Your task: Rewrite everything from the line containing "Considering the sizes" down to the line containing "hardcover book at left and", changing "hardcover book" to "paperback book" wherever it appears and leaving all else untouched.

Data in this exercise:

•••

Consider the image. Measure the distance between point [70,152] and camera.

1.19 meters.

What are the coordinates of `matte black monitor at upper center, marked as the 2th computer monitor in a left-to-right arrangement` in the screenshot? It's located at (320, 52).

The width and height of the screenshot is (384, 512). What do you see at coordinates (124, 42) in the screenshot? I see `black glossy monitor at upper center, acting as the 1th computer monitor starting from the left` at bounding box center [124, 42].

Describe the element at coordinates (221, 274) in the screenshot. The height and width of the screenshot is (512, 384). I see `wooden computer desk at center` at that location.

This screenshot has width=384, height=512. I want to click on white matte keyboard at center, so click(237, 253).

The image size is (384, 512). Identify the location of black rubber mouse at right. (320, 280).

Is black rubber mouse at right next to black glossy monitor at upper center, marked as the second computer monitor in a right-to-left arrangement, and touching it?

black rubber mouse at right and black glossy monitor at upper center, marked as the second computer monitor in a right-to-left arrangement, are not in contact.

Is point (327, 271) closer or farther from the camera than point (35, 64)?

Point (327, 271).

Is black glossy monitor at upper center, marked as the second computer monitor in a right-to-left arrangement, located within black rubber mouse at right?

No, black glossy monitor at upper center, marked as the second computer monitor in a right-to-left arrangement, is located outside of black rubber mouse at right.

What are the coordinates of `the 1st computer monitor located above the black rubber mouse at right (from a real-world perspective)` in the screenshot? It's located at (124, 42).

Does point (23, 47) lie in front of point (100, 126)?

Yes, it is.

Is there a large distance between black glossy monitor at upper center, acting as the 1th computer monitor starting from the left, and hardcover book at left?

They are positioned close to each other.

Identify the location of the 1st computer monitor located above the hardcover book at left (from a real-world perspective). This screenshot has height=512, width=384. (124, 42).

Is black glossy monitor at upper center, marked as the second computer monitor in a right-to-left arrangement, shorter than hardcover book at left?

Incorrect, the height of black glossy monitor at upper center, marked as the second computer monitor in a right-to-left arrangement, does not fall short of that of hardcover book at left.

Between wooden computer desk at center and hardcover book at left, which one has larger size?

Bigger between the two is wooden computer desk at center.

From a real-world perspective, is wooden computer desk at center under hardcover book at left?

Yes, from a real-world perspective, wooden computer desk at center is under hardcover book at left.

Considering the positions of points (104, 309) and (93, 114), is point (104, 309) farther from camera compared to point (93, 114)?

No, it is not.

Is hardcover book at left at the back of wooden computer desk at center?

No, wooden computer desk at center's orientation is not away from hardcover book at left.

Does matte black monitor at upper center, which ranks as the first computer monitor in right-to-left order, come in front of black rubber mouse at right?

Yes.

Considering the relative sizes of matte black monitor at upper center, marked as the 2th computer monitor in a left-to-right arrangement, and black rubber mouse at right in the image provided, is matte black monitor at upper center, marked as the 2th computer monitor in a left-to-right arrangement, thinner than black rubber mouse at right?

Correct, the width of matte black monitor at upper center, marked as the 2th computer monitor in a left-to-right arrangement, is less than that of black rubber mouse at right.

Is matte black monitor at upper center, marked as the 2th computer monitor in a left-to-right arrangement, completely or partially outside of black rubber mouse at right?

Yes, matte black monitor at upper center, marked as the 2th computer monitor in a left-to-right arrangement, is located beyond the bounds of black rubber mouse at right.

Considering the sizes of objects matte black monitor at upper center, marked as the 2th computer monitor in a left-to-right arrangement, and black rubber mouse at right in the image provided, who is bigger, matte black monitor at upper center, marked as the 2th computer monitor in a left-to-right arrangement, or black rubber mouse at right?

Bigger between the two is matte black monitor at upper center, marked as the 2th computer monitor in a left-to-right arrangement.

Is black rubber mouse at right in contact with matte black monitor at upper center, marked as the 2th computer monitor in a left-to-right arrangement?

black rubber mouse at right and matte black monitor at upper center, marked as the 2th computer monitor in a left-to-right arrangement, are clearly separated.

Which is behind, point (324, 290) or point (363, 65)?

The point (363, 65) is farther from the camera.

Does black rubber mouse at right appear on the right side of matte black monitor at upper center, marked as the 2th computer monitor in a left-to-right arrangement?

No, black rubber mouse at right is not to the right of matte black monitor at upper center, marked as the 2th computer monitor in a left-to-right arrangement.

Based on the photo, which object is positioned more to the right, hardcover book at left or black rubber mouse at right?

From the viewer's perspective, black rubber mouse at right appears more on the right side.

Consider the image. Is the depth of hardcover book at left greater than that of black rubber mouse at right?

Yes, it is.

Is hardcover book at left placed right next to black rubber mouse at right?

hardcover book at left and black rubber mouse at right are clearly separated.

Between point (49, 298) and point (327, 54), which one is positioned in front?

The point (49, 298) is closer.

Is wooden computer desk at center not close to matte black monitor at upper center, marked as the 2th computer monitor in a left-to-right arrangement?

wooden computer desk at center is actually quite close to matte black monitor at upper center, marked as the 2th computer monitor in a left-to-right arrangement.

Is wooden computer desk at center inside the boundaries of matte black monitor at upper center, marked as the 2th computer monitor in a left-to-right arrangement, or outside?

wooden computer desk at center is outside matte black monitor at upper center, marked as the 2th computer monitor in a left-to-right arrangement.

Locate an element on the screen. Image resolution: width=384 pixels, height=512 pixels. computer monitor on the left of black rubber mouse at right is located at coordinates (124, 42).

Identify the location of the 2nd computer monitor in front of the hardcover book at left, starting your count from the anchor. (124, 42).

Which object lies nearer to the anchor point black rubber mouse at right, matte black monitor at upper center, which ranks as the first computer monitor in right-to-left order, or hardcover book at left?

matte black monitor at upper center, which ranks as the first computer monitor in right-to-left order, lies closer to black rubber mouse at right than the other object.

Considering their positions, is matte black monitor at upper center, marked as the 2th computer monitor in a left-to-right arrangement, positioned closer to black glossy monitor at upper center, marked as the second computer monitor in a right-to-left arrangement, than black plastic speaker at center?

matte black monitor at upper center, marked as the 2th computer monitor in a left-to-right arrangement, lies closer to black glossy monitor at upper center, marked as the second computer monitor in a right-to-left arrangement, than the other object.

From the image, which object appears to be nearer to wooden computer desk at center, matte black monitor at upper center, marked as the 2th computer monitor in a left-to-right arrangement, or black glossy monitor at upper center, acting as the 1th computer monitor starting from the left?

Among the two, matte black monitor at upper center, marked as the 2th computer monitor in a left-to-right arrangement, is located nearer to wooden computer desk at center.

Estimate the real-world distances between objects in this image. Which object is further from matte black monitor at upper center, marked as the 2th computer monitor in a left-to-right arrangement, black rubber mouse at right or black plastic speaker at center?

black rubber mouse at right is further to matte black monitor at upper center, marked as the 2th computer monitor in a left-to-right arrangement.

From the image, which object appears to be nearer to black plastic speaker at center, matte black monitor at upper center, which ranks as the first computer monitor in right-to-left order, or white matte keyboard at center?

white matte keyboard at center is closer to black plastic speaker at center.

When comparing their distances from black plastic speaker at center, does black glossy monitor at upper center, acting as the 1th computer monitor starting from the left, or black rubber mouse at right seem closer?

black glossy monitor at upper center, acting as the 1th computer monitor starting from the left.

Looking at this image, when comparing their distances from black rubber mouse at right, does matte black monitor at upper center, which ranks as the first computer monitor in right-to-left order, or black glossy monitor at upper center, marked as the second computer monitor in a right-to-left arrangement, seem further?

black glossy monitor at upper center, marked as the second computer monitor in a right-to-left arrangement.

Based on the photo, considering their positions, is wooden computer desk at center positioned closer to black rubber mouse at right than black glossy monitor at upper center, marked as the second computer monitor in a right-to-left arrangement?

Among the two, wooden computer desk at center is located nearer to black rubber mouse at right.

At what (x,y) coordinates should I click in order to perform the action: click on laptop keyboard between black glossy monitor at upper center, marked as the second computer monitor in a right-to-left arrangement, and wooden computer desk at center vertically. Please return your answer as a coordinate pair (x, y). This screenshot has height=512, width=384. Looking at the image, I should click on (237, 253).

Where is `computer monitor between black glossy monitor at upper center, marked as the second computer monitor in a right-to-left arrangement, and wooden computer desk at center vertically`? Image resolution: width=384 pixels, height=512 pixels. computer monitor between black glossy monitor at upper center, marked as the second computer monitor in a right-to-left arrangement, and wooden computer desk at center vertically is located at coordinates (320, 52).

•••

Complete answer:
Considering the sizes of objects matte black monitor at upper center, marked as the 2th computer monitor in a left-to-right arrangement, and black rubber mouse at right in the image provided, who is bigger, matte black monitor at upper center, marked as the 2th computer monitor in a left-to-right arrangement, or black rubber mouse at right?

Bigger between the two is matte black monitor at upper center, marked as the 2th computer monitor in a left-to-right arrangement.

Is black rubber mouse at right in contact with matte black monitor at upper center, marked as the 2th computer monitor in a left-to-right arrangement?

black rubber mouse at right and matte black monitor at upper center, marked as the 2th computer monitor in a left-to-right arrangement, are clearly separated.

Which is behind, point (324, 290) or point (363, 65)?

The point (363, 65) is farther from the camera.

Does black rubber mouse at right appear on the right side of matte black monitor at upper center, marked as the 2th computer monitor in a left-to-right arrangement?

No, black rubber mouse at right is not to the right of matte black monitor at upper center, marked as the 2th computer monitor in a left-to-right arrangement.

Based on the photo, which object is positioned more to the right, paperback book at left or black rubber mouse at right?

From the viewer's perspective, black rubber mouse at right appears more on the right side.

Consider the image. Is the depth of paperback book at left greater than that of black rubber mouse at right?

Yes, it is.

Is paperback book at left placed right next to black rubber mouse at right?

paperback book at left and black rubber mouse at right are clearly separated.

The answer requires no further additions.